Print all the entries verbatim.

= Beginning of Section =

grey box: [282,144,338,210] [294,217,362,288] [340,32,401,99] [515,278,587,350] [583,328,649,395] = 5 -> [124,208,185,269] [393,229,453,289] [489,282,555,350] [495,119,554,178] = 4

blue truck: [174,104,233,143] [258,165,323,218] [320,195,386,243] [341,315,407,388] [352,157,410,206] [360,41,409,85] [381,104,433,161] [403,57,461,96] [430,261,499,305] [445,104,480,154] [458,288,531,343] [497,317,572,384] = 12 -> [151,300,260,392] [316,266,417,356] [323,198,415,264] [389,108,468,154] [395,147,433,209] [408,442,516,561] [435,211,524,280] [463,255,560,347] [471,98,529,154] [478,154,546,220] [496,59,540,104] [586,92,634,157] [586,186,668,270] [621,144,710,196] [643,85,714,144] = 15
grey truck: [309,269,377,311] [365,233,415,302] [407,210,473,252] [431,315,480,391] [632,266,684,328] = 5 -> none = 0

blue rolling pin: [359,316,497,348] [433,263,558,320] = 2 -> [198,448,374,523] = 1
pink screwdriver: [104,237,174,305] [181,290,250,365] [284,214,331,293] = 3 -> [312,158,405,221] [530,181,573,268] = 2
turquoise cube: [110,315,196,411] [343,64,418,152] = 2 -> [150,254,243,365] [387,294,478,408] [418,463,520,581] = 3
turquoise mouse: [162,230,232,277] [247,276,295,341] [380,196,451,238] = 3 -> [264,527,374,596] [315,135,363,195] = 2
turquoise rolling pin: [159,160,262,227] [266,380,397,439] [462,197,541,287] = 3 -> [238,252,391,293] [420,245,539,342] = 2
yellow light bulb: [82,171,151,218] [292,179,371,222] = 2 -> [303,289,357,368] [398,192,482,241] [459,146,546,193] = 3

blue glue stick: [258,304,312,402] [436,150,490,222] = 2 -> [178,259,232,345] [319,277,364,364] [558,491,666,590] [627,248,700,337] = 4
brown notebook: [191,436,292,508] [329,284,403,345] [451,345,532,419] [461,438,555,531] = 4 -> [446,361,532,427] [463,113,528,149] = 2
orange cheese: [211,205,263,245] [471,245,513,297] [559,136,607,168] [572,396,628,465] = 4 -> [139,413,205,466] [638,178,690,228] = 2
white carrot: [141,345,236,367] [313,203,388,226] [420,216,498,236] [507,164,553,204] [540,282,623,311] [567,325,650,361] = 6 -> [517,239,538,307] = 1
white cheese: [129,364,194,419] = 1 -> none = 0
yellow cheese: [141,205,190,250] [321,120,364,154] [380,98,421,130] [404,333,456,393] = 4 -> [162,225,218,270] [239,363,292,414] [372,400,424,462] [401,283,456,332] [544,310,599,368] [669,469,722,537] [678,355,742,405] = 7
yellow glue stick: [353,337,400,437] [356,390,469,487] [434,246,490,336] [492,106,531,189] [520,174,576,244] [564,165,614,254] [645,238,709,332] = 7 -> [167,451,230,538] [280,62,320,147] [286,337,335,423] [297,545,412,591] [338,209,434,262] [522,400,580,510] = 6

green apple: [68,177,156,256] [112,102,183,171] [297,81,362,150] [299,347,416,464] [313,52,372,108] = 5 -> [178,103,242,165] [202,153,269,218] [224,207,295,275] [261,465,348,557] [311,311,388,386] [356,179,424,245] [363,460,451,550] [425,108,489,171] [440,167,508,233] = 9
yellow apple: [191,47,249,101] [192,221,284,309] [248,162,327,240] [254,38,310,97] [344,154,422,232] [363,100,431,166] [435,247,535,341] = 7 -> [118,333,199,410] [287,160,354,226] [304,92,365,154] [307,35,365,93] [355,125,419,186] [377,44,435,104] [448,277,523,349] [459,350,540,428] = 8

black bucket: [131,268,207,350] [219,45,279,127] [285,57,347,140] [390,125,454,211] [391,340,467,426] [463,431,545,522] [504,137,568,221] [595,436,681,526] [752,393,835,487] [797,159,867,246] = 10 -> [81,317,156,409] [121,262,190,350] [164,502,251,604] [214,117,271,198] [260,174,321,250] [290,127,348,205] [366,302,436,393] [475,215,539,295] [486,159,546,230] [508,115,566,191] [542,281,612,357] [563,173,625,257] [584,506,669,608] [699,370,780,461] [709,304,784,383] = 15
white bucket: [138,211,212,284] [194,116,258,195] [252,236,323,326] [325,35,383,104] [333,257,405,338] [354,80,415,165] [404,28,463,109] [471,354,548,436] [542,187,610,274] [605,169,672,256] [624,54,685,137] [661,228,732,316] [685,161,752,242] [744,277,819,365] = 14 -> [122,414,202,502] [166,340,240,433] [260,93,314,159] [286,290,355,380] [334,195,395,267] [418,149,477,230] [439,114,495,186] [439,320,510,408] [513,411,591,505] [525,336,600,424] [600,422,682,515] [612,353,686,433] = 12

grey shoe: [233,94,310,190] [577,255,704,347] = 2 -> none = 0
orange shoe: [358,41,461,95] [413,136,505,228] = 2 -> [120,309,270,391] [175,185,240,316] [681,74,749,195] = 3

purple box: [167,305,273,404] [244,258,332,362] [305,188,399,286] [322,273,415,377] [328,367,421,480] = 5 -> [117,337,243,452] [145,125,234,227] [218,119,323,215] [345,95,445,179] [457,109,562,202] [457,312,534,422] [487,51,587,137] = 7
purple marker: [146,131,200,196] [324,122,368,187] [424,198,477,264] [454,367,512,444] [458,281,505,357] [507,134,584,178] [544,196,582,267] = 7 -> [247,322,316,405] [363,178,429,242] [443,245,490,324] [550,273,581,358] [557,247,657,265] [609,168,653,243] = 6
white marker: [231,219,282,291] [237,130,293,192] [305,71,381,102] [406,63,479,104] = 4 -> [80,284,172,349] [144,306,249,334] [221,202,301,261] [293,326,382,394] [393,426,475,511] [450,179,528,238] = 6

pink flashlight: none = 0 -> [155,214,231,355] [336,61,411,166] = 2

= End of Section =

FINISHED TASK —
grey box: [282,144,338,210] [294,217,362,288] [340,32,401,99] [515,278,587,350] [583,328,649,395] = 5 -> [124,208,185,269] [393,229,453,289] [489,282,555,350] [495,119,554,178] = 4

blue truck: [174,104,233,143] [258,165,323,218] [320,195,386,243] [341,315,407,388] [352,157,410,206] [360,41,409,85] [381,104,433,161] [403,57,461,96] [430,261,499,305] [445,104,480,154] [458,288,531,343] [497,317,572,384] = 12 -> [151,300,260,392] [316,266,417,356] [323,198,415,264] [389,108,468,154] [395,147,433,209] [408,442,516,561] [435,211,524,280] [463,255,560,347] [471,98,529,154] [478,154,546,220] [496,59,540,104] [586,92,634,157] [586,186,668,270] [621,144,710,196] [643,85,714,144] = 15
grey truck: [309,269,377,311] [365,233,415,302] [407,210,473,252] [431,315,480,391] [632,266,684,328] = 5 -> none = 0

blue rolling pin: [359,316,497,348] [433,263,558,320] = 2 -> [198,448,374,523] = 1
pink screwdriver: [104,237,174,305] [181,290,250,365] [284,214,331,293] = 3 -> [312,158,405,221] [530,181,573,268] = 2
turquoise cube: [110,315,196,411] [343,64,418,152] = 2 -> [150,254,243,365] [387,294,478,408] [418,463,520,581] = 3
turquoise mouse: [162,230,232,277] [247,276,295,341] [380,196,451,238] = 3 -> [264,527,374,596] [315,135,363,195] = 2
turquoise rolling pin: [159,160,262,227] [266,380,397,439] [462,197,541,287] = 3 -> [238,252,391,293] [420,245,539,342] = 2
yellow light bulb: [82,171,151,218] [292,179,371,222] = 2 -> [303,289,357,368] [398,192,482,241] [459,146,546,193] = 3

blue glue stick: [258,304,312,402] [436,150,490,222] = 2 -> [178,259,232,345] [319,277,364,364] [558,491,666,590] [627,248,700,337] = 4
brown notebook: [191,436,292,508] [329,284,403,345] [451,345,532,419] [461,438,555,531] = 4 -> [446,361,532,427] [463,113,528,149] = 2
orange cheese: [211,205,263,245] [471,245,513,297] [559,136,607,168] [572,396,628,465] = 4 -> [139,413,205,466] [638,178,690,228] = 2
white carrot: [141,345,236,367] [313,203,388,226] [420,216,498,236] [507,164,553,204] [540,282,623,311] [567,325,650,361] = 6 -> [517,239,538,307] = 1
white cheese: [129,364,194,419] = 1 -> none = 0
yellow cheese: [141,205,190,250] [321,120,364,154] [380,98,421,130] [404,333,456,393] = 4 -> [162,225,218,270] [239,363,292,414] [372,400,424,462] [401,283,456,332] [544,310,599,368] [669,469,722,537] [678,355,742,405] = 7
yellow glue stick: [353,337,400,437] [356,390,469,487] [434,246,490,336] [492,106,531,189] [520,174,576,244] [564,165,614,254] [645,238,709,332] = 7 -> [167,451,230,538] [280,62,320,147] [286,337,335,423] [297,545,412,591] [338,209,434,262] [522,400,580,510] = 6

green apple: [68,177,156,256] [112,102,183,171] [297,81,362,150] [299,347,416,464] [313,52,372,108] = 5 -> [178,103,242,165] [202,153,269,218] [224,207,295,275] [261,465,348,557] [311,311,388,386] [356,179,424,245] [363,460,451,550] [425,108,489,171] [440,167,508,233] = 9
yellow apple: [191,47,249,101] [192,221,284,309] [248,162,327,240] [254,38,310,97] [344,154,422,232] [363,100,431,166] [435,247,535,341] = 7 -> [118,333,199,410] [287,160,354,226] [304,92,365,154] [307,35,365,93] [355,125,419,186] [377,44,435,104] [448,277,523,349] [459,350,540,428] = 8

black bucket: [131,268,207,350] [219,45,279,127] [285,57,347,140] [390,125,454,211] [391,340,467,426] [463,431,545,522] [504,137,568,221] [595,436,681,526] [752,393,835,487] [797,159,867,246] = 10 -> [81,317,156,409] [121,262,190,350] [164,502,251,604] [214,117,271,198] [260,174,321,250] [290,127,348,205] [366,302,436,393] [475,215,539,295] [486,159,546,230] [508,115,566,191] [542,281,612,357] [563,173,625,257] [584,506,669,608] [699,370,780,461] [709,304,784,383] = 15
white bucket: [138,211,212,284] [194,116,258,195] [252,236,323,326] [325,35,383,104] [333,257,405,338] [354,80,415,165] [404,28,463,109] [471,354,548,436] [542,187,610,274] [605,169,672,256] [624,54,685,137] [661,228,732,316] [685,161,752,242] [744,277,819,365] = 14 -> [122,414,202,502] [166,340,240,433] [260,93,314,159] [286,290,355,380] [334,195,395,267] [418,149,477,230] [439,114,495,186] [439,320,510,408] [513,411,591,505] [525,336,600,424] [600,422,682,515] [612,353,686,433] = 12

grey shoe: [233,94,310,190] [577,255,704,347] = 2 -> none = 0
orange shoe: [358,41,461,95] [413,136,505,228] = 2 -> [120,309,270,391] [175,185,240,316] [681,74,749,195] = 3

purple box: [167,305,273,404] [244,258,332,362] [305,188,399,286] [322,273,415,377] [328,367,421,480] = 5 -> [117,337,243,452] [145,125,234,227] [218,119,323,215] [345,95,445,179] [457,109,562,202] [457,312,534,422] [487,51,587,137] = 7
purple marker: [146,131,200,196] [324,122,368,187] [424,198,477,264] [454,367,512,444] [458,281,505,357] [507,134,584,178] [544,196,582,267] = 7 -> [247,322,316,405] [363,178,429,242] [443,245,490,324] [550,273,581,358] [557,247,657,265] [609,168,653,243] = 6
white marker: [231,219,282,291] [237,130,293,192] [305,71,381,102] [406,63,479,104] = 4 -> [80,284,172,349] [144,306,249,334] [221,202,301,261] [293,326,382,394] [393,426,475,511] [450,179,528,238] = 6

pink flashlight: none = 0 -> [155,214,231,355] [336,61,411,166] = 2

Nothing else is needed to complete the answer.